TASK REQUIREMENTS: What you write must be the lines from the one holding "green toothbrush: 1 -> 0" through the final line of the records below, reproduced exactly, minus the pictures.

DATA EXCERPTS:
----

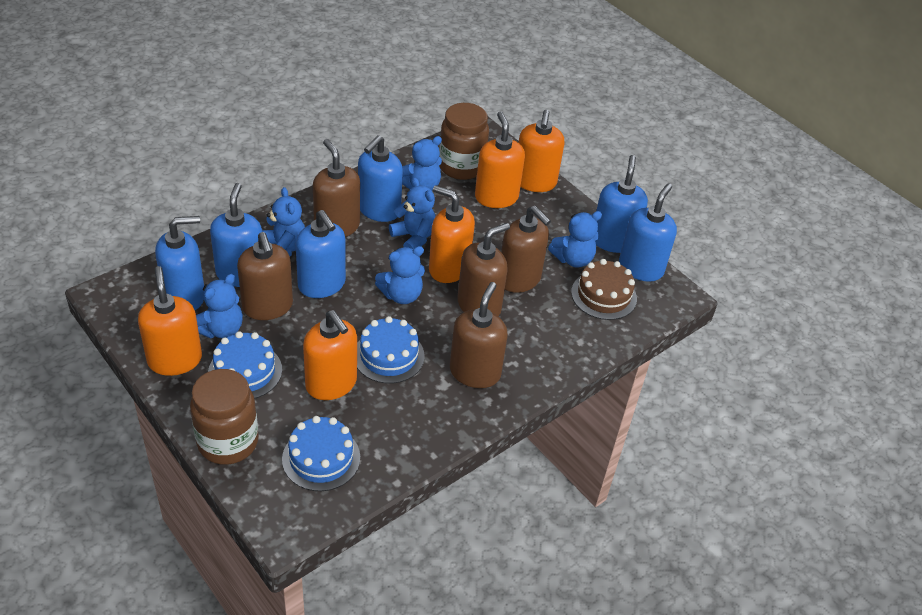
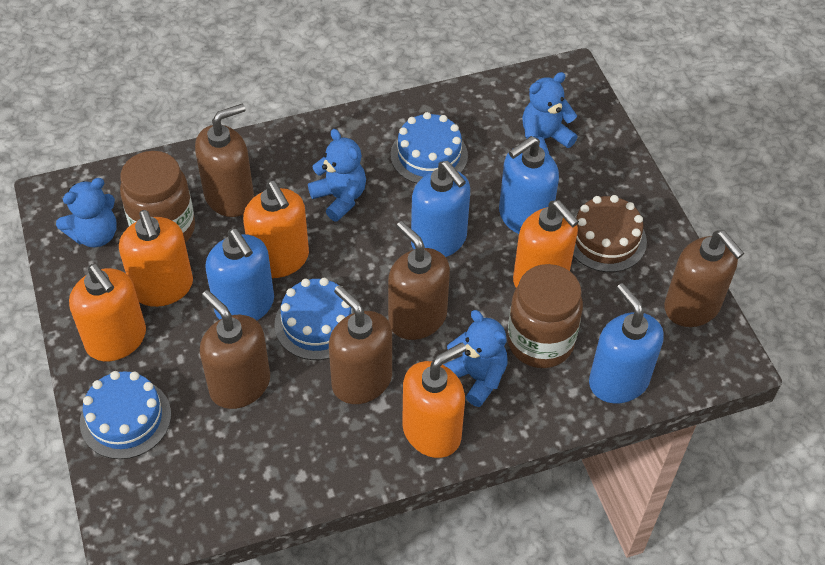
blue soap dispenser: 6 -> 4
blue teddy bear: 6 -> 4

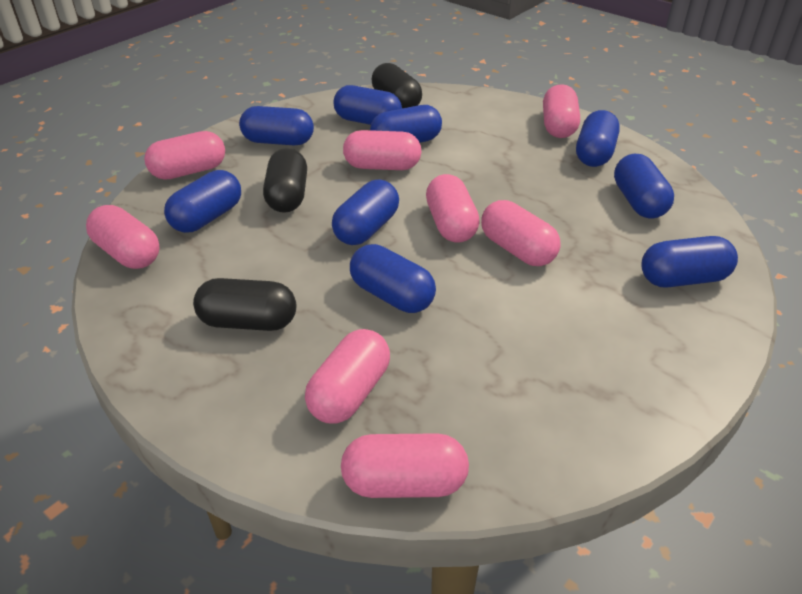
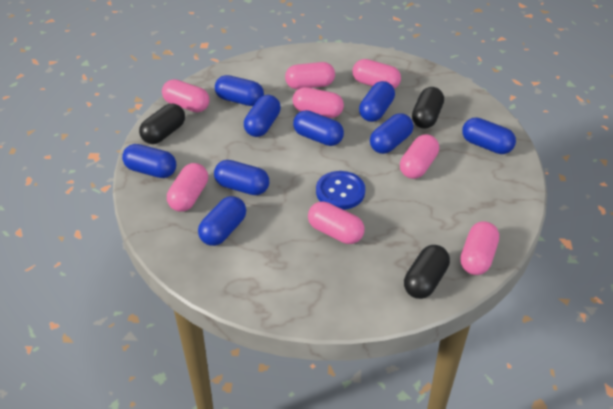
blue button: 0 -> 1

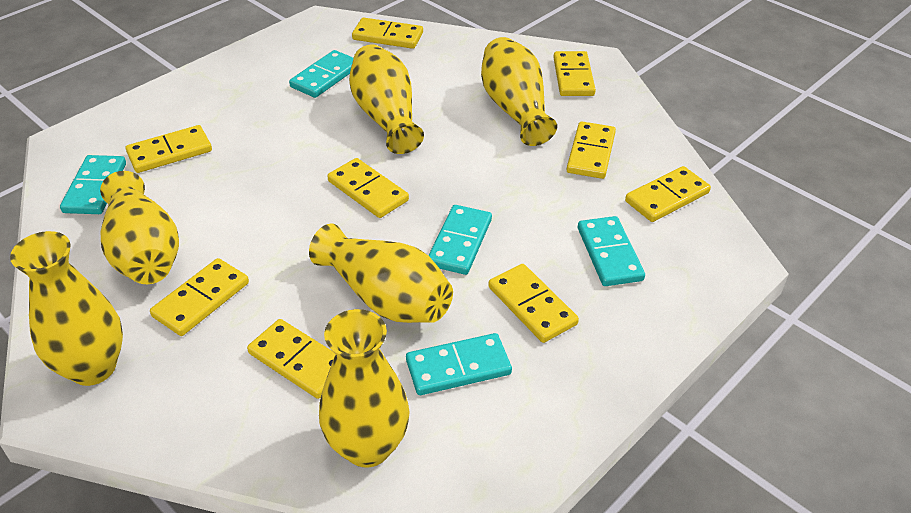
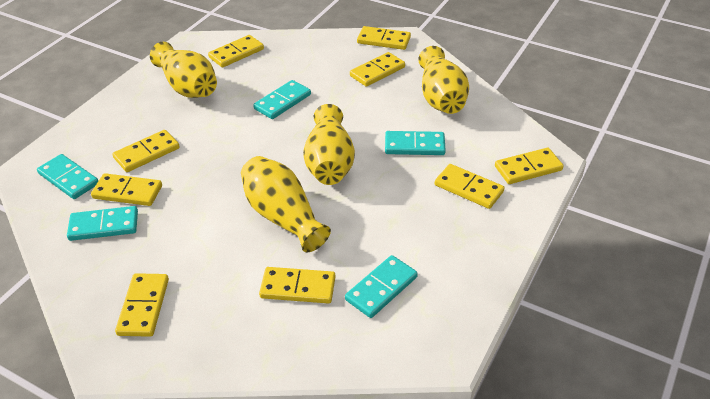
yellow vase: 6 -> 4

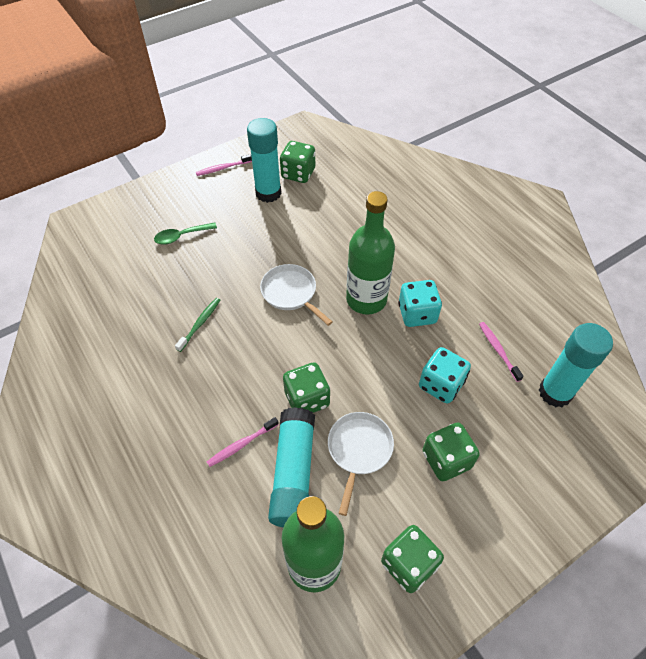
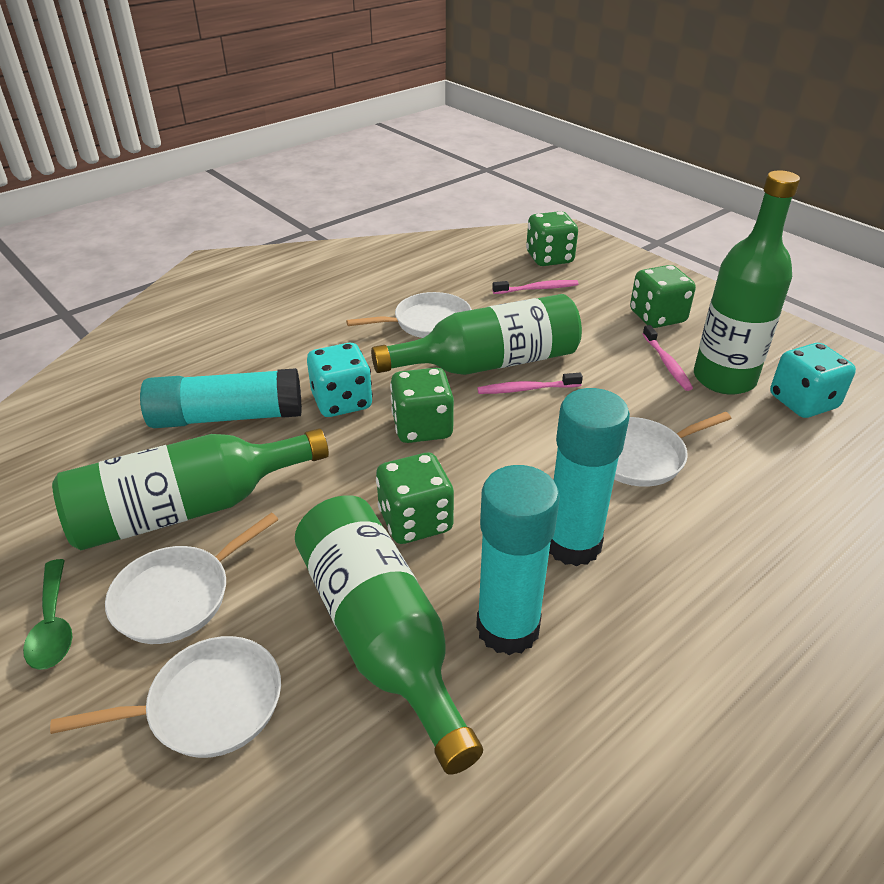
green bottle: 2 -> 4
green toothbrush: 1 -> 0
white pan: 2 -> 4

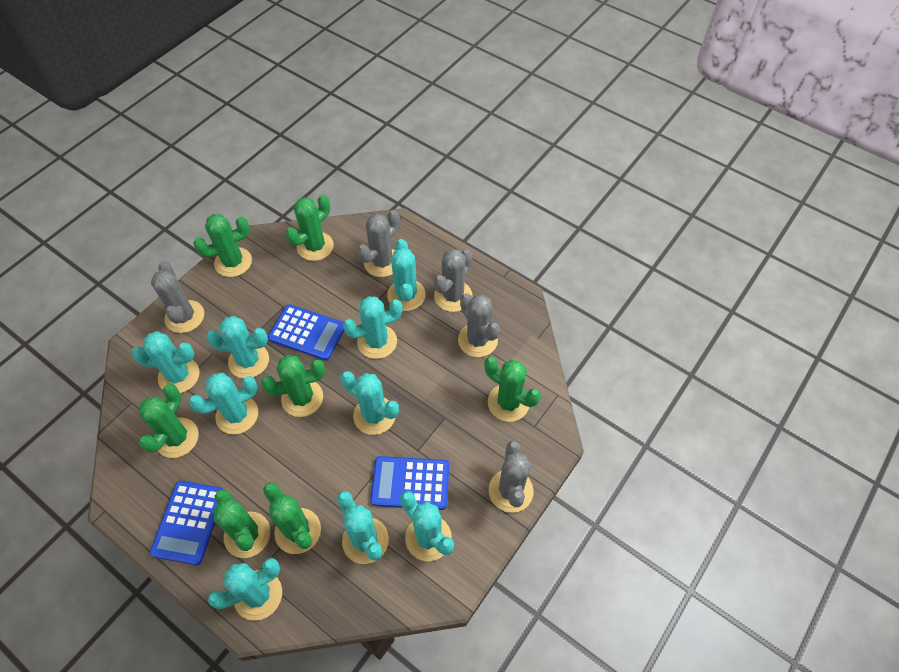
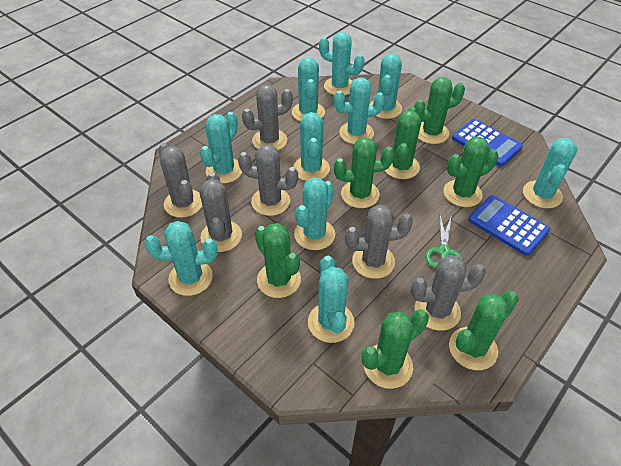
blue calculator: 3 -> 2
green scissors: 0 -> 1
grey cactus: 5 -> 6
turquoise cactus: 9 -> 10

----

ANSWER BELOW:
green toothbrush: 1 -> 0
white pan: 2 -> 4

blue calculator: 3 -> 2
green scissors: 0 -> 1
grey cactus: 5 -> 6
turquoise cactus: 9 -> 10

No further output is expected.